start
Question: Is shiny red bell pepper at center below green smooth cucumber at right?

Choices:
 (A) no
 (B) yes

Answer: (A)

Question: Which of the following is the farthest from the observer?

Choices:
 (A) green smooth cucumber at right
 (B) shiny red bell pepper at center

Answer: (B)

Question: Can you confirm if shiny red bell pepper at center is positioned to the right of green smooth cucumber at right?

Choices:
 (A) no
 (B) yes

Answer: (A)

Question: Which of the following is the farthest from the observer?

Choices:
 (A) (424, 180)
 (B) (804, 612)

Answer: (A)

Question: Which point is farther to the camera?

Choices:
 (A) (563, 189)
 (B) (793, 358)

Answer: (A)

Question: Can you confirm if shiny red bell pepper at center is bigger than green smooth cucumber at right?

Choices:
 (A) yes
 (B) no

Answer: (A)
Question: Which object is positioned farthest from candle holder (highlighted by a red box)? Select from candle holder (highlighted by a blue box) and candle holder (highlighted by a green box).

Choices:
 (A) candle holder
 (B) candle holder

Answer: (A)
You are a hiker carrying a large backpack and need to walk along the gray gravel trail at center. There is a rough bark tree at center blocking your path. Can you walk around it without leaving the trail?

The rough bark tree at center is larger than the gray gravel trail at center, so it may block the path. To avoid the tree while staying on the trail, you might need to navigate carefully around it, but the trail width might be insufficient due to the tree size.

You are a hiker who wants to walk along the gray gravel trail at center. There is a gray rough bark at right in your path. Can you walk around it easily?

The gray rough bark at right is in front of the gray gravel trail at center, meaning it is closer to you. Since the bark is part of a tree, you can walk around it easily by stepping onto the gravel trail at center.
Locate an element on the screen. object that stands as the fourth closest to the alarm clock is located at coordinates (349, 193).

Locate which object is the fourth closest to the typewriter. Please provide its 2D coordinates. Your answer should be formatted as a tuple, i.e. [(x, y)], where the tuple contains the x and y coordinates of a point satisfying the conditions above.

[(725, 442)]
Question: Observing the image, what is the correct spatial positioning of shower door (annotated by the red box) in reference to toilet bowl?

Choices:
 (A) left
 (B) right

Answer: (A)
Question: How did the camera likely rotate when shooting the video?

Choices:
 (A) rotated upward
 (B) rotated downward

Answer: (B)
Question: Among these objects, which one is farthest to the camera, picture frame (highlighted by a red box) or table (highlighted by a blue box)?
end
* **INSTRUCTIONS FOR THE TASK**
Please render every nonblank line of the items above as a Markdown table with the columns "Row" and "Item text," numbering the rows in order.

* **WRITTEN ANSWER**
| Row | Item text |
|---|---|
| 1 | Question: Is shiny red bell pepper at center below green smooth cucumber at right? |
| 2 | Choices: |
| 3 |  (A) no |
| 4 |  (B) yes |
| 5 | Answer: (A) |
| 6 | Question: Which of the following is the farthest from the observer? |
| 7 | Choices: |
| 8 |  (A) green smooth cucumber at right |
| 9 |  (B) shiny red bell pepper at center |
| 10 | Answer: (B) |
| 11 | Question: Can you confirm if shiny red bell pepper at center is positioned to the right of green smooth cucumber at right? |
| 12 | Choices: |
| 13 |  (A) no |
| 14 |  (B) yes |
| 15 | Answer: (A) |
| 16 | Question: Which of the following is the farthest from the observer? |
| 17 | Choices: |
| 18 |  (A) (424, 180) |
| 19 |  (B) (804, 612) |
| 20 | Answer: (A) |
| 21 | Question: Which point is farther to the camera? |
| 22 | Choices: |
| 23 |  (A) (563, 189) |
| 24 |  (B) (793, 358) |
| 25 | Answer: (A) |
| 26 | Question: Can you confirm if shiny red bell pepper at center is bigger than green smooth cucumber at right? |
| 27 | Choices: |
| 28 |  (A) yes |
| 29 |  (B) no |
| 30 | Answer: (A) |
| 31 | Question: Which object is positioned farthest from candle holder (highlighted by a red box)? Select from candle holder (highlighted by a blue box) and candle holder (highlighted by a green box). |
| 32 | Choices: |
| 33 |  (A) candle holder |
| 34 |  (B) candle holder |
| 35 | Answer: (A) |
| 36 | You are a hiker carrying a large backpack and need to walk along the gray gravel trail at center. There is a rough bark tree at center blocking your path. Can you walk around it without leaving the trail? |
| 37 | The rough bark tree at center is larger than the gray gravel trail at center, so it may block the path. To avoid the tree while staying on the trail, you might need to navigate carefully around it, but the trail width might be insufficient due to the tree size. |
| 38 | You are a hiker who wants to walk along the gray gravel trail at center. There is a gray rough bark at right in your path. Can you walk around it easily? |
| 39 | The gray rough bark at right is in front of the gray gravel trail at center, meaning it is closer to you. Since the bark is part of a tree, you can walk around it easily by stepping onto the gravel trail at center. |
| 40 | Locate an element on the screen. object that stands as the fourth closest to the alarm clock is located at coordinates (349, 193). |
| 41 | Locate which object is the fourth closest to the typewriter. Please provide its 2D coordinates. Your answer should be formatted as a tuple, i.e. [(x, y)], where the tuple contains the x and y coordinates of a point satisfying the conditions above. |
| 42 | [(725, 442)] |
| 43 | Question: Observing the image, what is the correct spatial positioning of shower door (annotated by the red box) in reference to toilet bowl? |
| 44 | Choices: |
| 45 |  (A) left |
| 46 |  (B) right |
| 47 | Answer: (A) |
| 48 | Question: How did the camera likely rotate when shooting the video? |
| 49 | Choices: |
| 50 |  (A) rotated upward |
| 51 |  (B) rotated downward |
| 52 | Answer: (B) |
| 53 | Question: Among these objects, which one is farthest to the camera, picture frame (highlighted by a red box) or table (highlighted by a blue box)? |